Problem to work on:
Send back the records exactly as written, with no images.

[Change detection data]
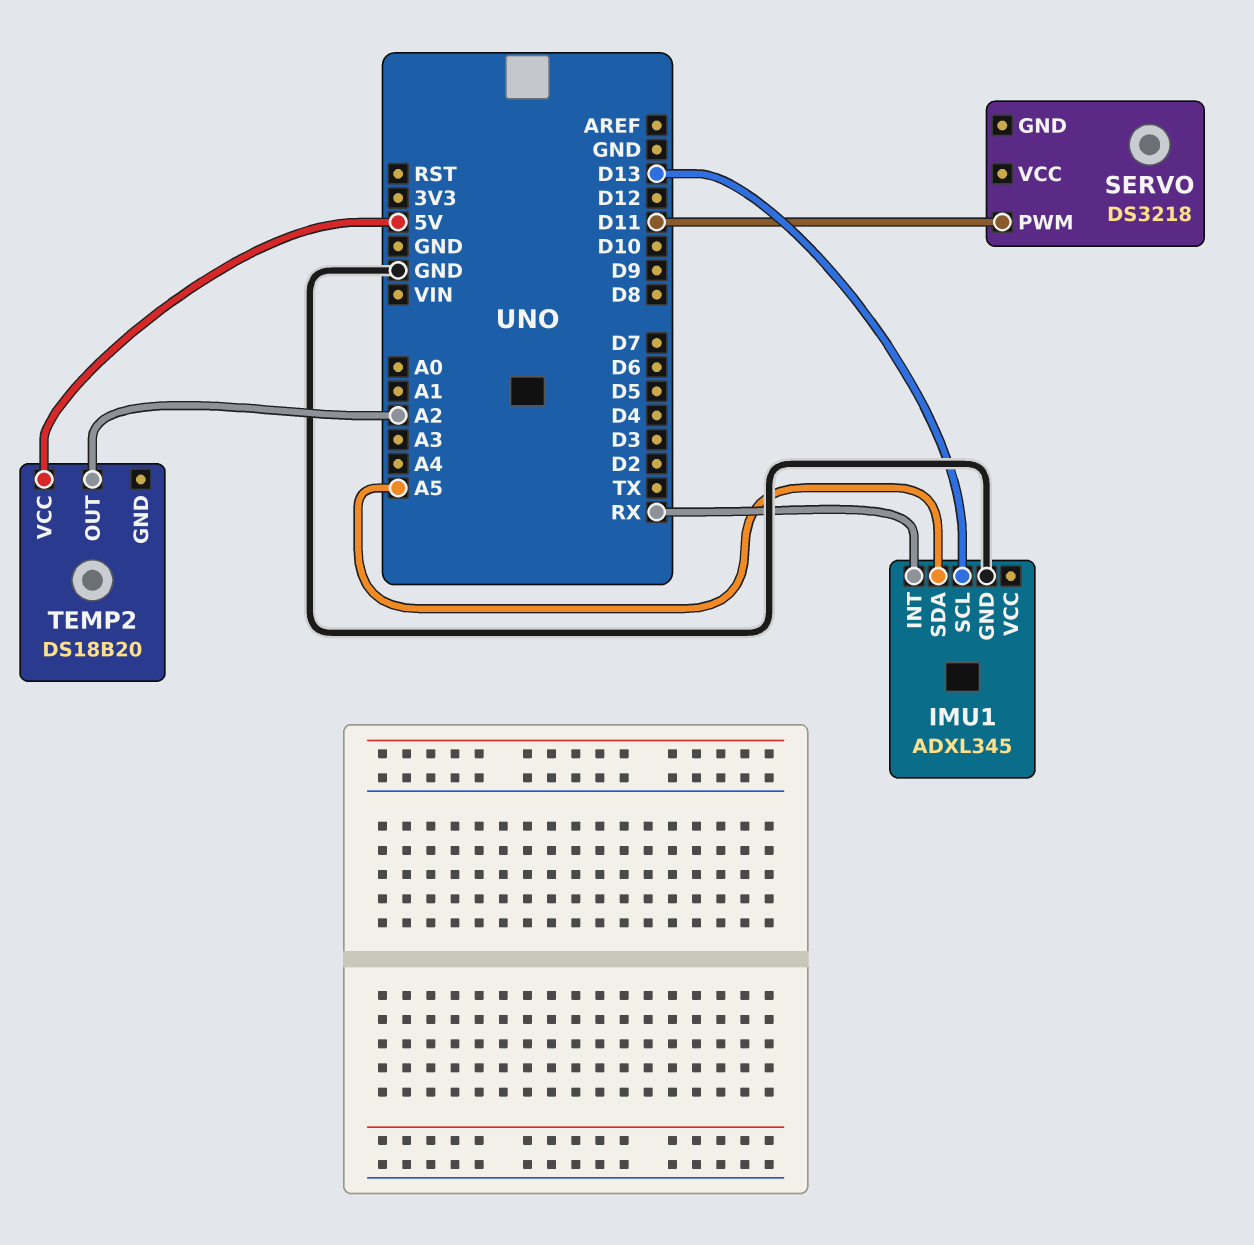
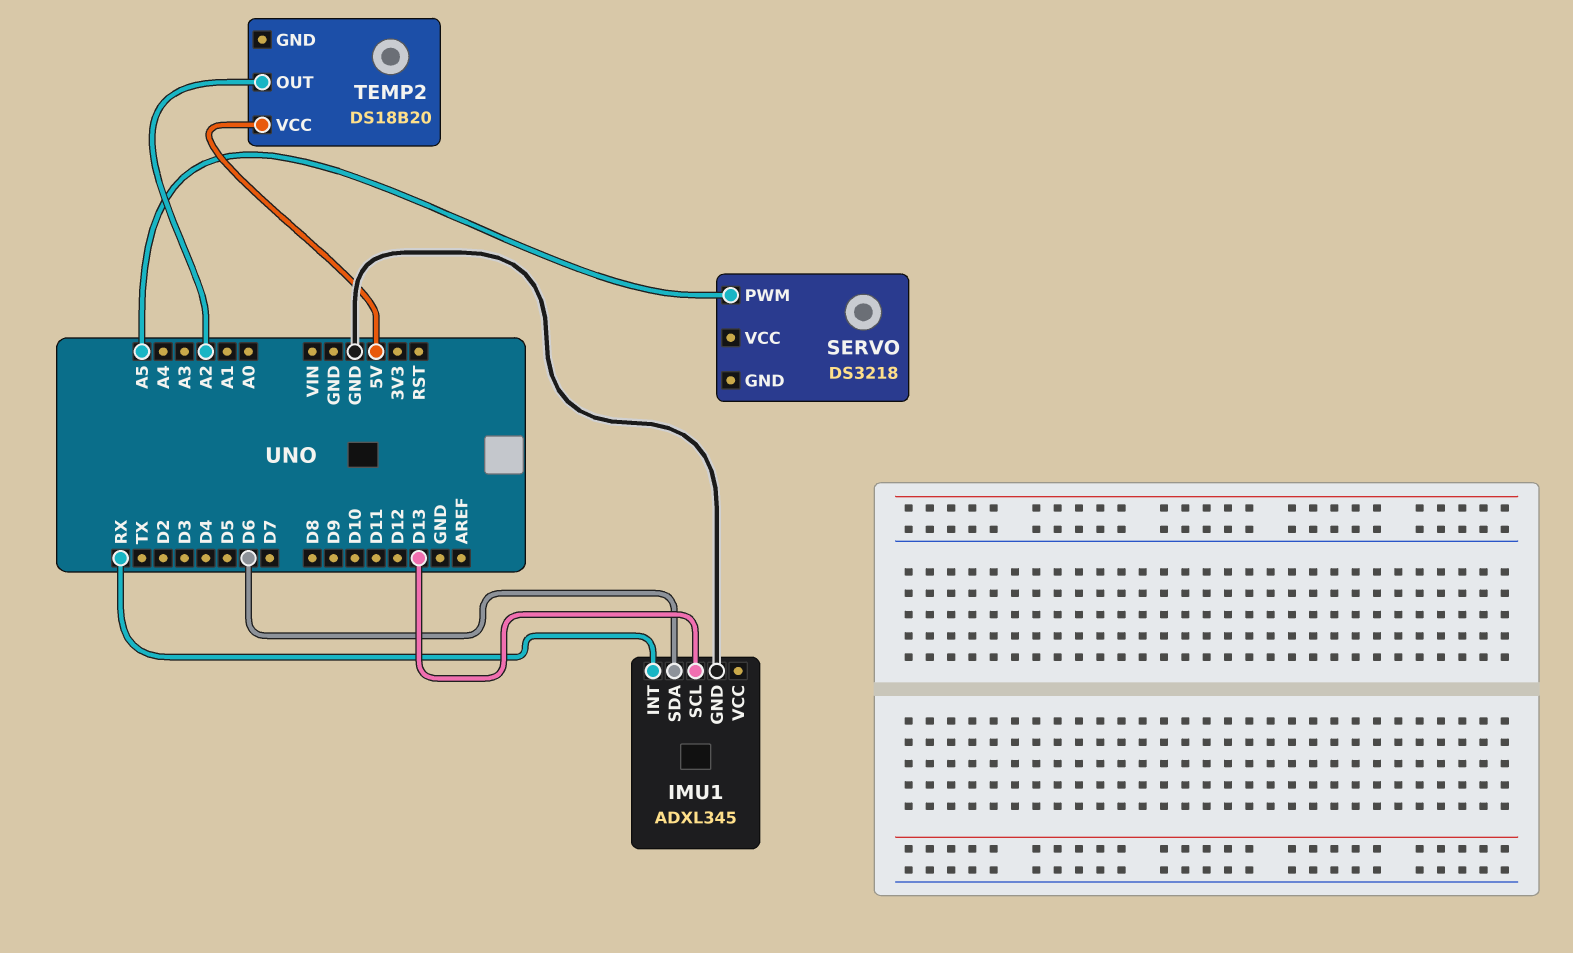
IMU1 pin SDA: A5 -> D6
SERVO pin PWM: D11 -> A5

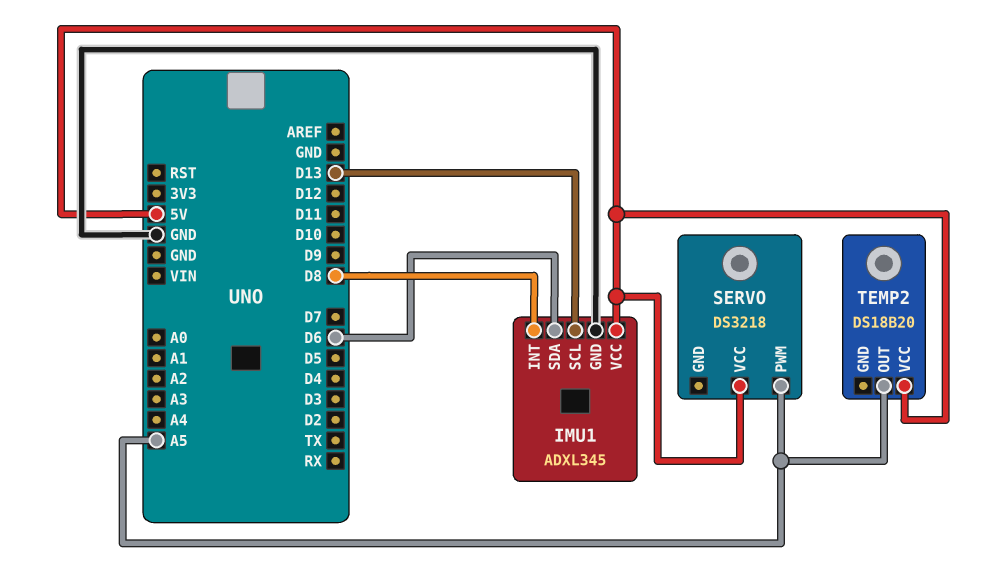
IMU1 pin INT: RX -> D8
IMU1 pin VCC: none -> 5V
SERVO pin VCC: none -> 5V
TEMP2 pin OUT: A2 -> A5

Task answer:
IMU1 pin SDA: A5 -> D6
SERVO pin PWM: D11 -> A5

IMU1 pin INT: RX -> D8
IMU1 pin VCC: none -> 5V
SERVO pin VCC: none -> 5V
TEMP2 pin OUT: A2 -> A5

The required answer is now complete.